"""

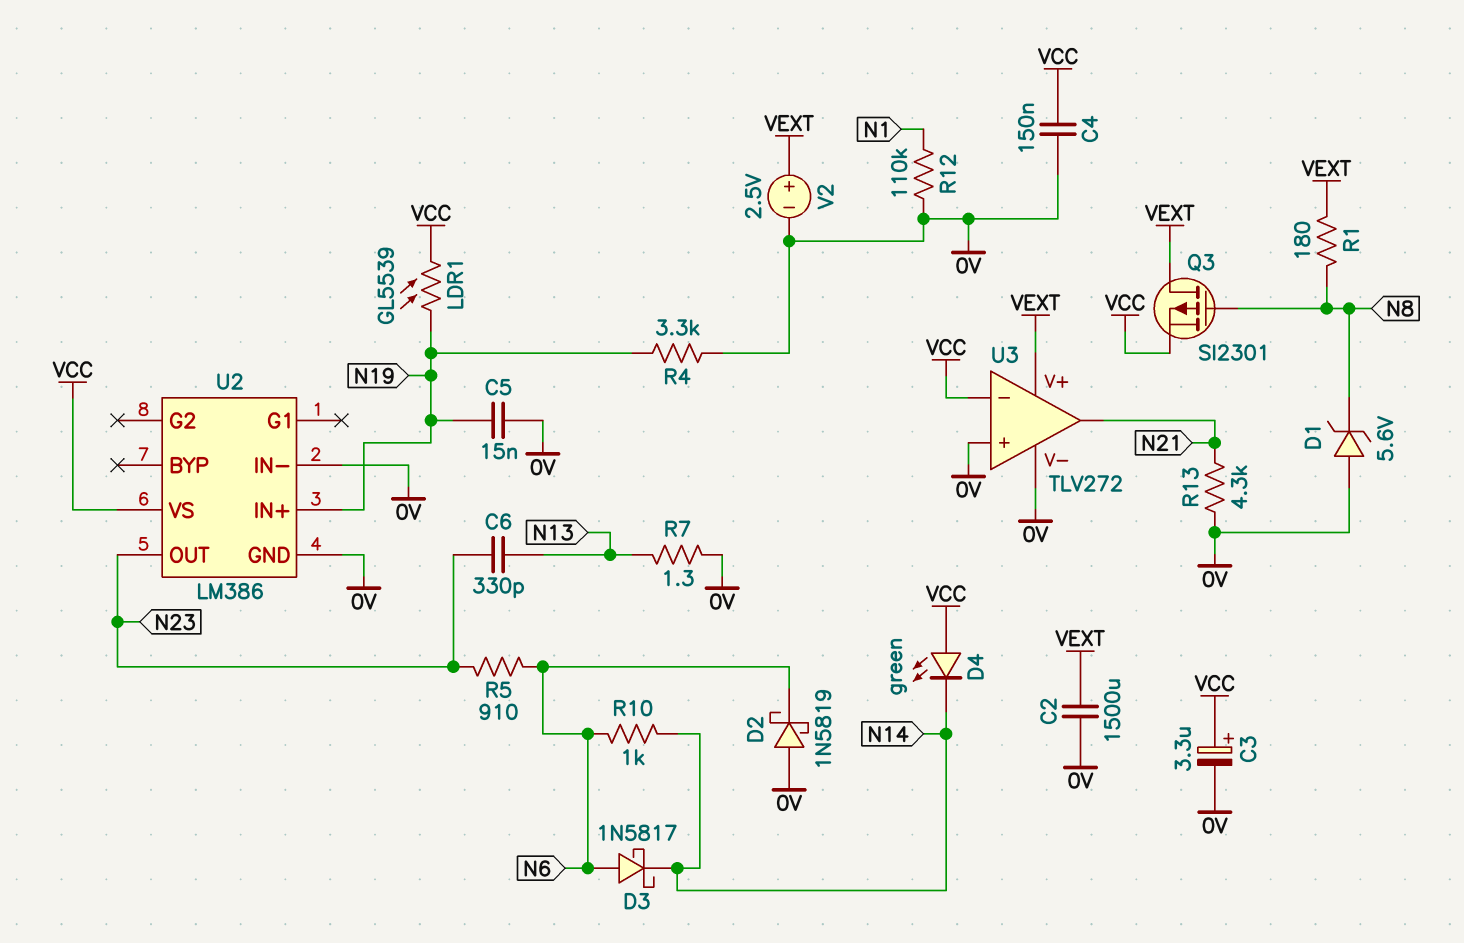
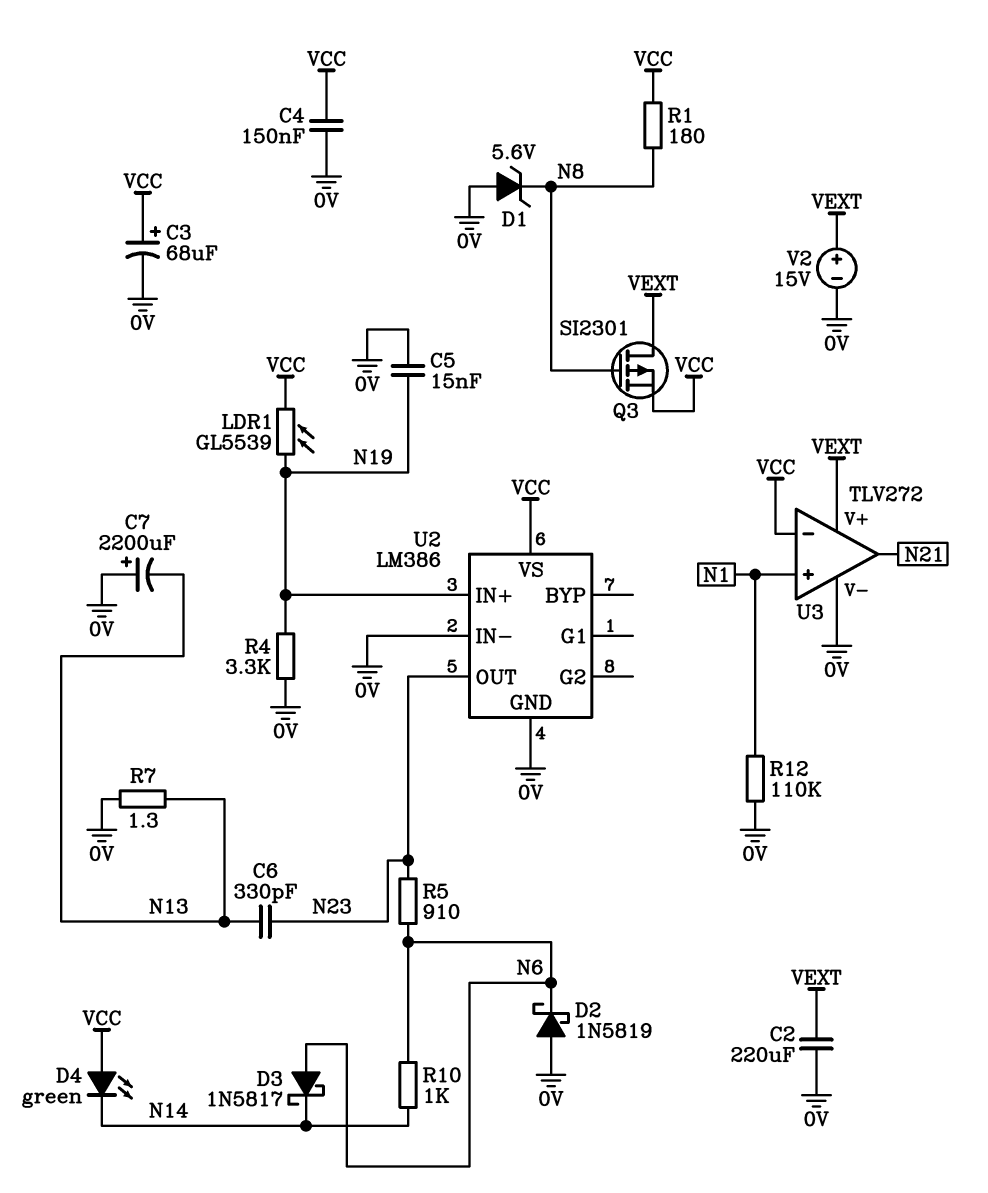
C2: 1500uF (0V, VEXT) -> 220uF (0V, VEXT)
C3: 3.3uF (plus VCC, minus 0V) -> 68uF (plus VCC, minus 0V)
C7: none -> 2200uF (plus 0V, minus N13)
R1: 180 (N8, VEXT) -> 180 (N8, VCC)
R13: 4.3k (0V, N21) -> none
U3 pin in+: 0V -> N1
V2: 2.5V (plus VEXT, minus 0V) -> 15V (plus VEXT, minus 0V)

"""
"""

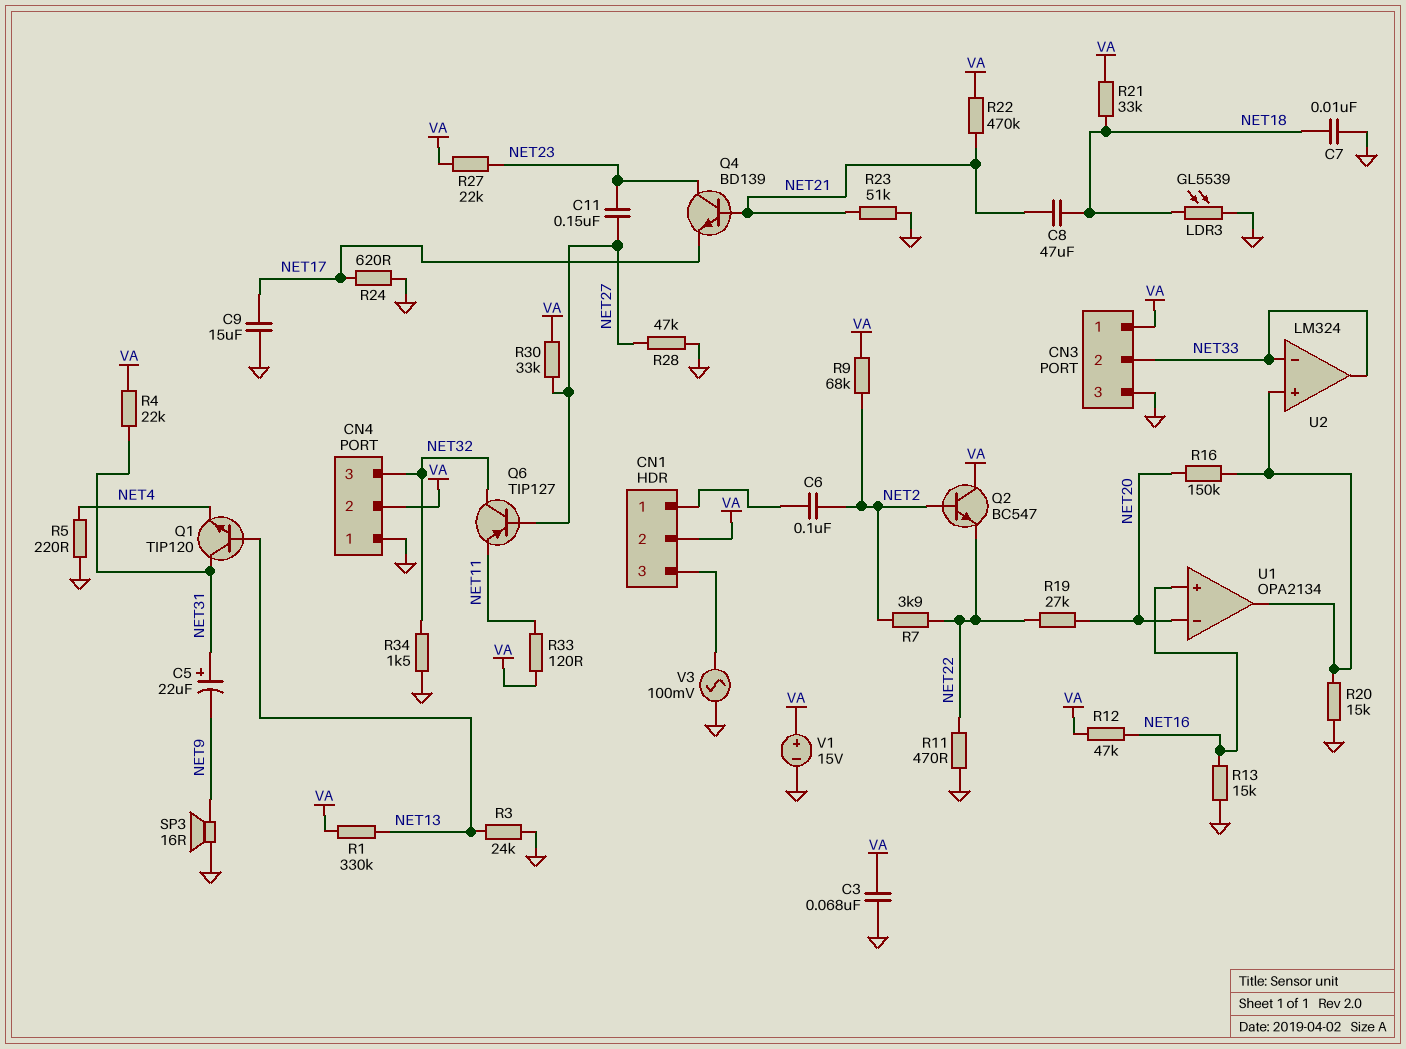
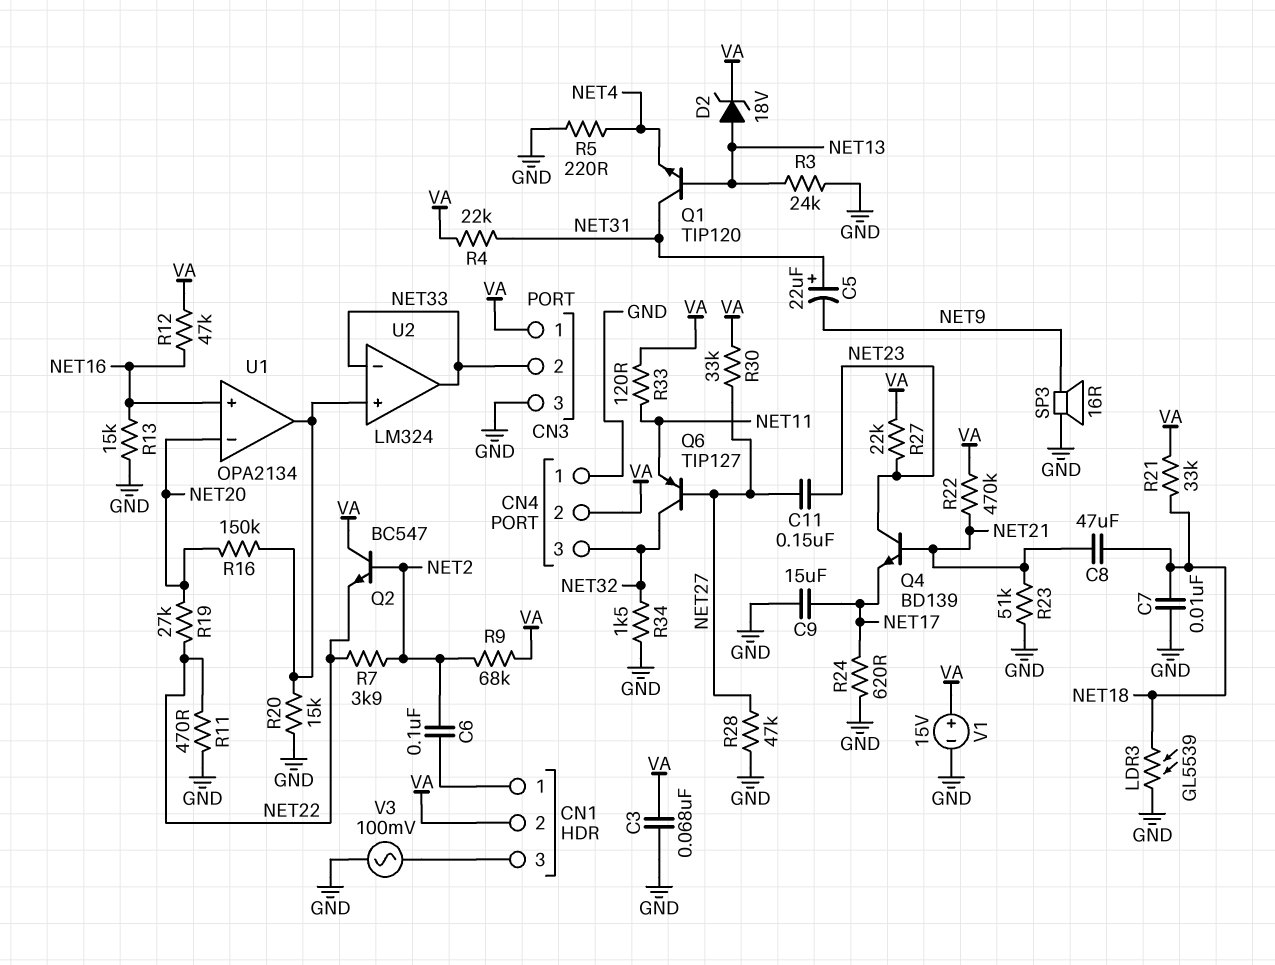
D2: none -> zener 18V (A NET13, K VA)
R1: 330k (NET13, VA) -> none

"""

Exercise brief => For each line of the data that has the word "none", report that line.

Solved exercise =>
C7: none -> 2200uF (plus 0V, minus N13)
R13: 4.3k (0V, N21) -> none
D2: none -> zener 18V (A NET13, K VA)
R1: 330k (NET13, VA) -> none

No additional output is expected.